◆ **Version difference data**:
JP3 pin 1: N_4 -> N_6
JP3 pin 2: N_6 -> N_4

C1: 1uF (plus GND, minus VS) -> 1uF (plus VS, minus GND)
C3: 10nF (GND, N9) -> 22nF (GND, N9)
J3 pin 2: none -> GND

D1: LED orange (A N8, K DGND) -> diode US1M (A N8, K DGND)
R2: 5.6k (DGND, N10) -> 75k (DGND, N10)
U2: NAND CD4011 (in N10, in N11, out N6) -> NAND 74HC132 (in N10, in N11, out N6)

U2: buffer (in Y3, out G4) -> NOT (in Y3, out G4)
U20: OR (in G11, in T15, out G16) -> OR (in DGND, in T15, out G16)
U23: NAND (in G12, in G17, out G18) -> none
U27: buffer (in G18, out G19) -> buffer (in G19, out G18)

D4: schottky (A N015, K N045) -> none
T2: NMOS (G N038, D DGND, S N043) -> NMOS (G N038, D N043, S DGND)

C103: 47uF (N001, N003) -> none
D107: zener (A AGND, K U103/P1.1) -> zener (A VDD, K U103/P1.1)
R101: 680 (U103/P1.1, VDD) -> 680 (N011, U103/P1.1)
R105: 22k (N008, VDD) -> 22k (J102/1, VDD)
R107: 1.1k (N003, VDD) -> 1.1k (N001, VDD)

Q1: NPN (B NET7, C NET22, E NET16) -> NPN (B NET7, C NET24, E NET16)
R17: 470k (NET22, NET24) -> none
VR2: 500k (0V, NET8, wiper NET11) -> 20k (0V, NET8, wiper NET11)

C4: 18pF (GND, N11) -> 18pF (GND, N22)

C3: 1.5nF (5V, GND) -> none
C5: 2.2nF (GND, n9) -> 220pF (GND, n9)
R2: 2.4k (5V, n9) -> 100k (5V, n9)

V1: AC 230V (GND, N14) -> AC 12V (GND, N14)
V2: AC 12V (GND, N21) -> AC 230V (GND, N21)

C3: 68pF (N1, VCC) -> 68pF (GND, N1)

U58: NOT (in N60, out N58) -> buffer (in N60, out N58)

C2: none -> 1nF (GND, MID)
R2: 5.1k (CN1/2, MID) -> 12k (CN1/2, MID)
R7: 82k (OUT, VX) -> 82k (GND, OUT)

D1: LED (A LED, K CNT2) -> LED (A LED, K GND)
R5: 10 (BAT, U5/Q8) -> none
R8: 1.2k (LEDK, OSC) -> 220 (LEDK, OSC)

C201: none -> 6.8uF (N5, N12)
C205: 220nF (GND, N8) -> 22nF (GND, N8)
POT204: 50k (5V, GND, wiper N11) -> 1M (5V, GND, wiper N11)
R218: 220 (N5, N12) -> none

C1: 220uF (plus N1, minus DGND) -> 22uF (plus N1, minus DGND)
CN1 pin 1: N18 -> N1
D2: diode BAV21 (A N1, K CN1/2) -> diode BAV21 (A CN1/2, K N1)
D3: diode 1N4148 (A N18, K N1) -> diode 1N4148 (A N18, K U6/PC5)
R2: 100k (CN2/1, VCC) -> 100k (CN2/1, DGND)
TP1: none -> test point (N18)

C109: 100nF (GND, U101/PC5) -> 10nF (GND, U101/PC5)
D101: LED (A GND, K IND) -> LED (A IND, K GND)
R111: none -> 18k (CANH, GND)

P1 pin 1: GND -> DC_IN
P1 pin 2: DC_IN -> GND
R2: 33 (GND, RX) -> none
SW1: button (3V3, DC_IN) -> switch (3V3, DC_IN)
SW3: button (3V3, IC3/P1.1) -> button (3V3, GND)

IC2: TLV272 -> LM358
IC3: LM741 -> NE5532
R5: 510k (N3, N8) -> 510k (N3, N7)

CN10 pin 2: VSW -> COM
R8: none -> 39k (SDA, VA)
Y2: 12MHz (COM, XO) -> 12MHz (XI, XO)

◆ **ACTIVITY**: To complete the exercise, print all of the entries exactly.

◆ **ANSWER TO THE PROBLEM**:
JP3 pin 1: N_4 -> N_6
JP3 pin 2: N_6 -> N_4

C1: 1uF (plus GND, minus VS) -> 1uF (plus VS, minus GND)
C3: 10nF (GND, N9) -> 22nF (GND, N9)
J3 pin 2: none -> GND

D1: LED orange (A N8, K DGND) -> diode US1M (A N8, K DGND)
R2: 5.6k (DGND, N10) -> 75k (DGND, N10)
U2: NAND CD4011 (in N10, in N11, out N6) -> NAND 74HC132 (in N10, in N11, out N6)

U2: buffer (in Y3, out G4) -> NOT (in Y3, out G4)
U20: OR (in G11, in T15, out G16) -> OR (in DGND, in T15, out G16)
U23: NAND (in G12, in G17, out G18) -> none
U27: buffer (in G18, out G19) -> buffer (in G19, out G18)

D4: schottky (A N015, K N045) -> none
T2: NMOS (G N038, D DGND, S N043) -> NMOS (G N038, D N043, S DGND)

C103: 47uF (N001, N003) -> none
D107: zener (A AGND, K U103/P1.1) -> zener (A VDD, K U103/P1.1)
R101: 680 (U103/P1.1, VDD) -> 680 (N011, U103/P1.1)
R105: 22k (N008, VDD) -> 22k (J102/1, VDD)
R107: 1.1k (N003, VDD) -> 1.1k (N001, VDD)

Q1: NPN (B NET7, C NET22, E NET16) -> NPN (B NET7, C NET24, E NET16)
R17: 470k (NET22, NET24) -> none
VR2: 500k (0V, NET8, wiper NET11) -> 20k (0V, NET8, wiper NET11)

C4: 18pF (GND, N11) -> 18pF (GND, N22)

C3: 1.5nF (5V, GND) -> none
C5: 2.2nF (GND, n9) -> 220pF (GND, n9)
R2: 2.4k (5V, n9) -> 100k (5V, n9)

V1: AC 230V (GND, N14) -> AC 12V (GND, N14)
V2: AC 12V (GND, N21) -> AC 230V (GND, N21)

C3: 68pF (N1, VCC) -> 68pF (GND, N1)

U58: NOT (in N60, out N58) -> buffer (in N60, out N58)

C2: none -> 1nF (GND, MID)
R2: 5.1k (CN1/2, MID) -> 12k (CN1/2, MID)
R7: 82k (OUT, VX) -> 82k (GND, OUT)

D1: LED (A LED, K CNT2) -> LED (A LED, K GND)
R5: 10 (BAT, U5/Q8) -> none
R8: 1.2k (LEDK, OSC) -> 220 (LEDK, OSC)

C201: none -> 6.8uF (N5, N12)
C205: 220nF (GND, N8) -> 22nF (GND, N8)
POT204: 50k (5V, GND, wiper N11) -> 1M (5V, GND, wiper N11)
R218: 220 (N5, N12) -> none

C1: 220uF (plus N1, minus DGND) -> 22uF (plus N1, minus DGND)
CN1 pin 1: N18 -> N1
D2: diode BAV21 (A N1, K CN1/2) -> diode BAV21 (A CN1/2, K N1)
D3: diode 1N4148 (A N18, K N1) -> diode 1N4148 (A N18, K U6/PC5)
R2: 100k (CN2/1, VCC) -> 100k (CN2/1, DGND)
TP1: none -> test point (N18)

C109: 100nF (GND, U101/PC5) -> 10nF (GND, U101/PC5)
D101: LED (A GND, K IND) -> LED (A IND, K GND)
R111: none -> 18k (CANH, GND)

P1 pin 1: GND -> DC_IN
P1 pin 2: DC_IN -> GND
R2: 33 (GND, RX) -> none
SW1: button (3V3, DC_IN) -> switch (3V3, DC_IN)
SW3: button (3V3, IC3/P1.1) -> button (3V3, GND)

IC2: TLV272 -> LM358
IC3: LM741 -> NE5532
R5: 510k (N3, N8) -> 510k (N3, N7)

CN10 pin 2: VSW -> COM
R8: none -> 39k (SDA, VA)
Y2: 12MHz (COM, XO) -> 12MHz (XI, XO)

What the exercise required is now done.